*Task item:*
Please write out the final portion of the records below exactly: the line containing "(519, 182) = (381, 168): yellow heart -> none", every line after it, and nothing else.

*Material to process:*
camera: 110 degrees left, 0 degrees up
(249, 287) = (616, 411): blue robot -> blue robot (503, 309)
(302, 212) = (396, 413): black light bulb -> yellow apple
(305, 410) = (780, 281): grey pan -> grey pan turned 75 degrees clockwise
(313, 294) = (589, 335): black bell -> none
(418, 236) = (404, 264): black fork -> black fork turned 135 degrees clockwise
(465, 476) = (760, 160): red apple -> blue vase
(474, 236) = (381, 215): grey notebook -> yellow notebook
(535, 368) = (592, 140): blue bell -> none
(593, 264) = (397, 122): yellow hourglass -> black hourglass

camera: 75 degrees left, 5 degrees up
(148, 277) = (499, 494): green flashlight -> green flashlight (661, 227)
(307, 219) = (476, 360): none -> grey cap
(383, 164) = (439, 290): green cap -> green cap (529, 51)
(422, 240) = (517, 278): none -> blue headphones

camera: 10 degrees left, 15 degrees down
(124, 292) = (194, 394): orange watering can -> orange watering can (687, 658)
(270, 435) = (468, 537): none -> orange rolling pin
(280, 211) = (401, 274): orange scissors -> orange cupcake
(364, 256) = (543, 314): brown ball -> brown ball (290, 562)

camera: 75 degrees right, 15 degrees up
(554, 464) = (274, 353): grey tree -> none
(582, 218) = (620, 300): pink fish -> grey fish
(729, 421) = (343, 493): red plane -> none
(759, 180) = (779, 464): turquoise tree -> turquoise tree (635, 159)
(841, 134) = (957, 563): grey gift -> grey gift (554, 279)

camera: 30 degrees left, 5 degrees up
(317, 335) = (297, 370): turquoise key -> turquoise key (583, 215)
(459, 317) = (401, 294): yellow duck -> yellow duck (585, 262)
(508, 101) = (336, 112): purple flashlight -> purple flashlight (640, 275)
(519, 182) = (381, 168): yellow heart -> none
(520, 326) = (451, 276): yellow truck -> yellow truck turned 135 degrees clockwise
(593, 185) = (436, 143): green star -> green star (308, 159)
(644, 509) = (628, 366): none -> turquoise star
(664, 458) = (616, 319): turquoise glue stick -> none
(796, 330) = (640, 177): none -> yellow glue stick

*Result of the task:*
(519, 182) = (381, 168): yellow heart -> none
(520, 326) = (451, 276): yellow truck -> yellow truck turned 135 degrees clockwise
(593, 185) = (436, 143): green star -> green star (308, 159)
(644, 509) = (628, 366): none -> turquoise star
(664, 458) = (616, 319): turquoise glue stick -> none
(796, 330) = (640, 177): none -> yellow glue stick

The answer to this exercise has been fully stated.